-- ASSIGNED TASK --
Whatever appears in the records, write it out again exactly.
____________
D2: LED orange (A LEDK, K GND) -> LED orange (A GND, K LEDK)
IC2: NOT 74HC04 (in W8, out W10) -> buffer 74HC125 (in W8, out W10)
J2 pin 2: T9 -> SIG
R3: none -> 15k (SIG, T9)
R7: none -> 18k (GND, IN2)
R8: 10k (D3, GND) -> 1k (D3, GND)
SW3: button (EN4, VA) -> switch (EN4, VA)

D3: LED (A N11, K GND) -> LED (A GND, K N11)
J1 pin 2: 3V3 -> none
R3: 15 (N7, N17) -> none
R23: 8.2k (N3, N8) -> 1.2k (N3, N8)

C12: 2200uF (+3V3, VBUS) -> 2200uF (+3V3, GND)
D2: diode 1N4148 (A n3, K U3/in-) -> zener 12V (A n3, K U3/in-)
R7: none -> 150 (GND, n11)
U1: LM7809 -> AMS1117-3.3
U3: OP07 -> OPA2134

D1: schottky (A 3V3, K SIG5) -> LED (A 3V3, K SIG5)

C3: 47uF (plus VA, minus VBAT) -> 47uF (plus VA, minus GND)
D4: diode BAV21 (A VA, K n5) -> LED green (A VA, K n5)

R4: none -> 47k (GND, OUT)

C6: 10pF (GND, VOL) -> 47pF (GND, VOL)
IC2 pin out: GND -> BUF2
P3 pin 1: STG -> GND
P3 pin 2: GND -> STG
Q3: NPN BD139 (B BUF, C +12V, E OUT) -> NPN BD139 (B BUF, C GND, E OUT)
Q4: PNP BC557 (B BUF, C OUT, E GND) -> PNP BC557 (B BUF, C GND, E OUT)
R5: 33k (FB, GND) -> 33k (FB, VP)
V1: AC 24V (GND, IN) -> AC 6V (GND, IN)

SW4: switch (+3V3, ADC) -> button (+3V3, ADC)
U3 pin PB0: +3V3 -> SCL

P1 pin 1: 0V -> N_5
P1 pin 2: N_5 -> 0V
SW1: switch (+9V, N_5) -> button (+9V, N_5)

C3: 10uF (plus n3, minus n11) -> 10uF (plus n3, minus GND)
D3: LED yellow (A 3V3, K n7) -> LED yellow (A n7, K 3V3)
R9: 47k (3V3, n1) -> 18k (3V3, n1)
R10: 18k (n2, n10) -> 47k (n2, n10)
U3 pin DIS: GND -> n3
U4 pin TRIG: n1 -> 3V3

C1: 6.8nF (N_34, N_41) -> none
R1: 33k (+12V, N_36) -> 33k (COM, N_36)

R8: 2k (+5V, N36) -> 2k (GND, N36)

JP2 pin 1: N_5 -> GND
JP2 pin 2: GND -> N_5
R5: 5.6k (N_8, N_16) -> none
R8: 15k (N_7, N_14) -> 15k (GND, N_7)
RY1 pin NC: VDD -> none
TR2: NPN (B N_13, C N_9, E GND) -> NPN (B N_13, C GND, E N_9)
____________
-- REPLY TO THE EXERCISE --
D2: LED orange (A LEDK, K GND) -> LED orange (A GND, K LEDK)
IC2: NOT 74HC04 (in W8, out W10) -> buffer 74HC125 (in W8, out W10)
J2 pin 2: T9 -> SIG
R3: none -> 15k (SIG, T9)
R7: none -> 18k (GND, IN2)
R8: 10k (D3, GND) -> 1k (D3, GND)
SW3: button (EN4, VA) -> switch (EN4, VA)

D3: LED (A N11, K GND) -> LED (A GND, K N11)
J1 pin 2: 3V3 -> none
R3: 15 (N7, N17) -> none
R23: 8.2k (N3, N8) -> 1.2k (N3, N8)

C12: 2200uF (+3V3, VBUS) -> 2200uF (+3V3, GND)
D2: diode 1N4148 (A n3, K U3/in-) -> zener 12V (A n3, K U3/in-)
R7: none -> 150 (GND, n11)
U1: LM7809 -> AMS1117-3.3
U3: OP07 -> OPA2134

D1: schottky (A 3V3, K SIG5) -> LED (A 3V3, K SIG5)

C3: 47uF (plus VA, minus VBAT) -> 47uF (plus VA, minus GND)
D4: diode BAV21 (A VA, K n5) -> LED green (A VA, K n5)

R4: none -> 47k (GND, OUT)

C6: 10pF (GND, VOL) -> 47pF (GND, VOL)
IC2 pin out: GND -> BUF2
P3 pin 1: STG -> GND
P3 pin 2: GND -> STG
Q3: NPN BD139 (B BUF, C +12V, E OUT) -> NPN BD139 (B BUF, C GND, E OUT)
Q4: PNP BC557 (B BUF, C OUT, E GND) -> PNP BC557 (B BUF, C GND, E OUT)
R5: 33k (FB, GND) -> 33k (FB, VP)
V1: AC 24V (GND, IN) -> AC 6V (GND, IN)

SW4: switch (+3V3, ADC) -> button (+3V3, ADC)
U3 pin PB0: +3V3 -> SCL

P1 pin 1: 0V -> N_5
P1 pin 2: N_5 -> 0V
SW1: switch (+9V, N_5) -> button (+9V, N_5)

C3: 10uF (plus n3, minus n11) -> 10uF (plus n3, minus GND)
D3: LED yellow (A 3V3, K n7) -> LED yellow (A n7, K 3V3)
R9: 47k (3V3, n1) -> 18k (3V3, n1)
R10: 18k (n2, n10) -> 47k (n2, n10)
U3 pin DIS: GND -> n3
U4 pin TRIG: n1 -> 3V3

C1: 6.8nF (N_34, N_41) -> none
R1: 33k (+12V, N_36) -> 33k (COM, N_36)

R8: 2k (+5V, N36) -> 2k (GND, N36)

JP2 pin 1: N_5 -> GND
JP2 pin 2: GND -> N_5
R5: 5.6k (N_8, N_16) -> none
R8: 15k (N_7, N_14) -> 15k (GND, N_7)
RY1 pin NC: VDD -> none
TR2: NPN (B N_13, C N_9, E GND) -> NPN (B N_13, C GND, E N_9)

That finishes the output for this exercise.